> _Task prompt_: Please give an exact printout of the records, without any pictures.

> _Excerpted data_:

▬▬▬

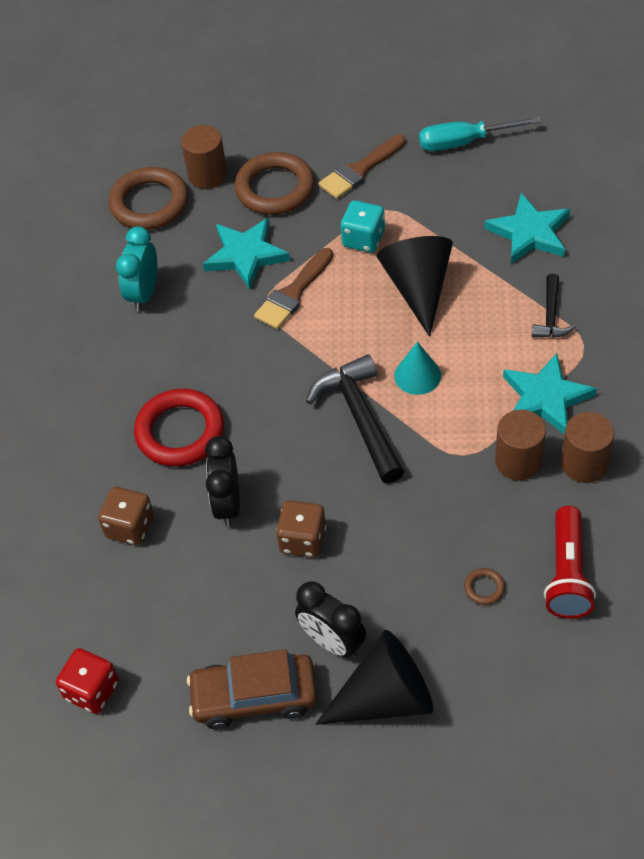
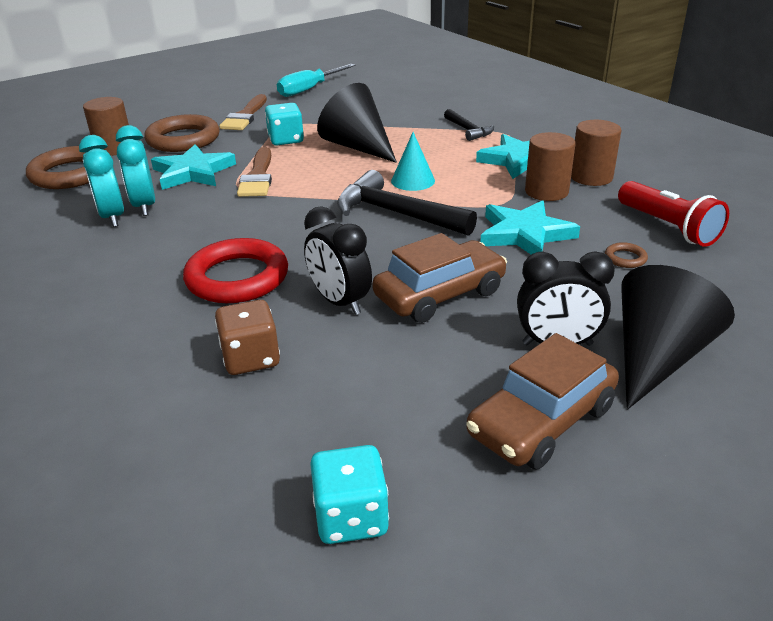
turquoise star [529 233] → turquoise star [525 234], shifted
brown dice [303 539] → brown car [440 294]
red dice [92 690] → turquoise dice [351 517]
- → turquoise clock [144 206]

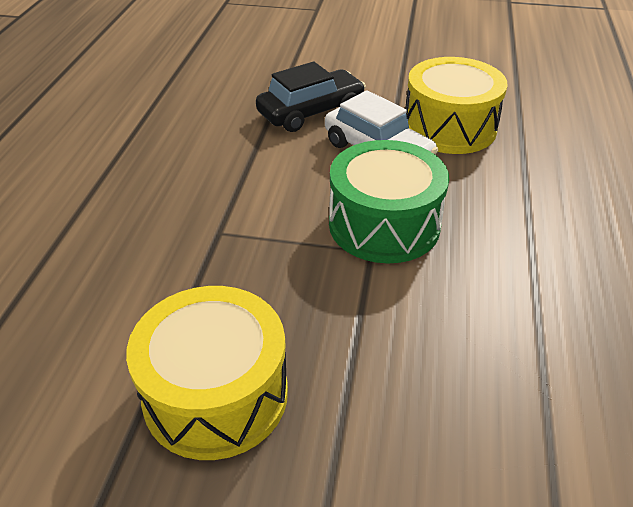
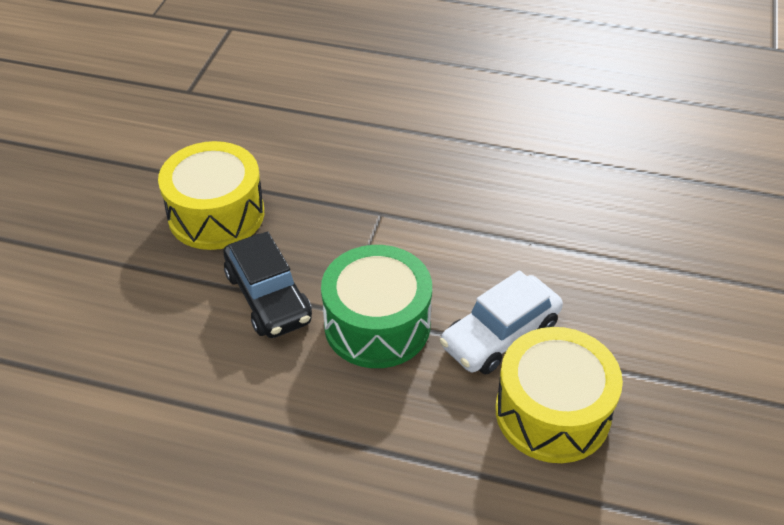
black car [311 112] → black car [268 297], shifted

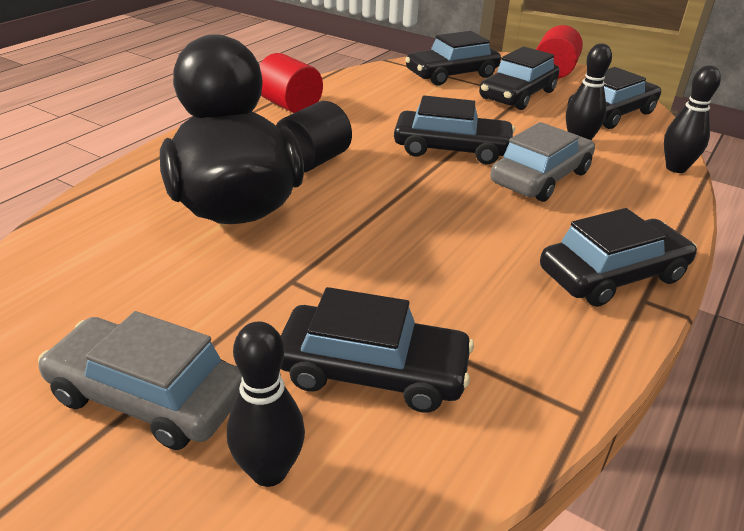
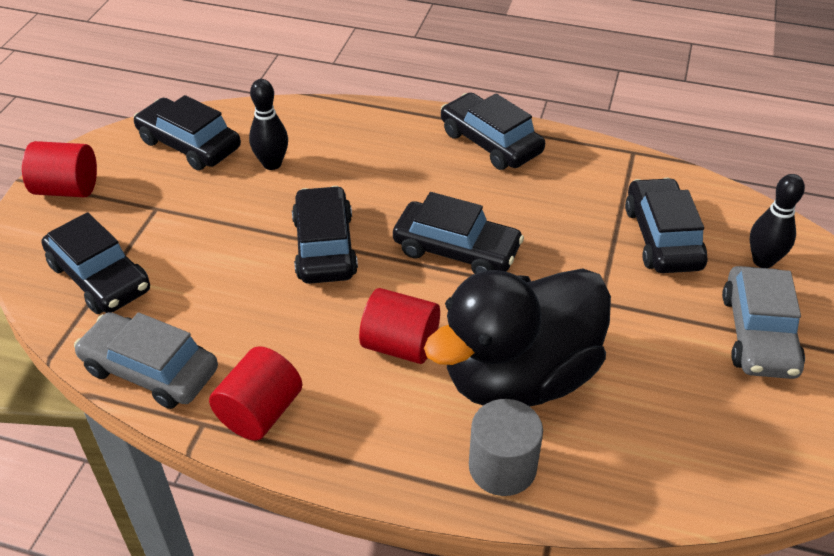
black car [517 95] → black car [456 250], shifted
black bowling pin [676 168] → -
black cylinder [313 161] → red cylinder [400 345]
grey car [540 177] → grey car [150 370], shifted
- → grey cylinder [502 467]

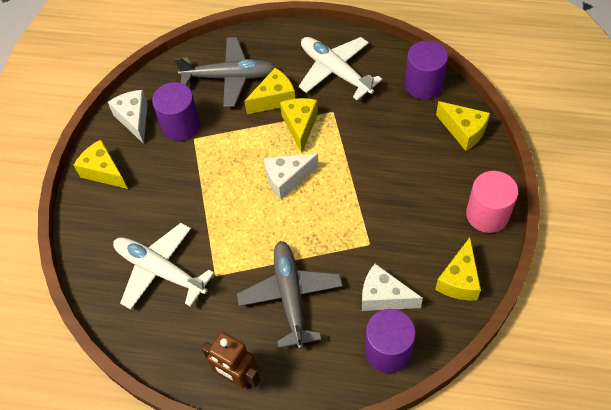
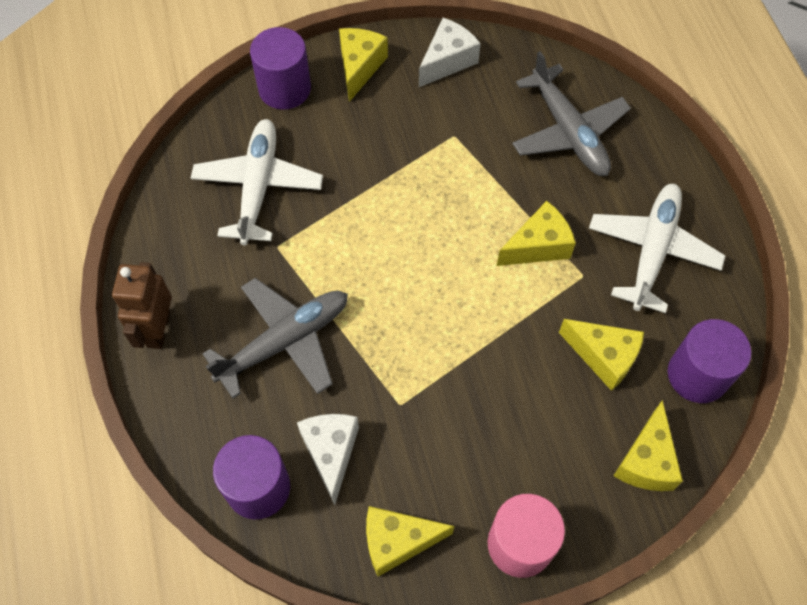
yellow cheese [274 99] → yellow cheese [604 357], shifted
purple cylinder [181 125] → purple cylinder [284 89], shifted
white cheese [287 179] → -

▬▬▬

> _Task output_:
turquoise star [529 233] → turquoise star [525 234], shifted
brown dice [303 539] → brown car [440 294]
red dice [92 690] → turquoise dice [351 517]
- → turquoise clock [144 206]

black car [311 112] → black car [268 297], shifted

black car [517 95] → black car [456 250], shifted
black bowling pin [676 168] → -
black cylinder [313 161] → red cylinder [400 345]
grey car [540 177] → grey car [150 370], shifted
- → grey cylinder [502 467]

yellow cheese [274 99] → yellow cheese [604 357], shifted
purple cylinder [181 125] → purple cylinder [284 89], shifted
white cheese [287 179] → -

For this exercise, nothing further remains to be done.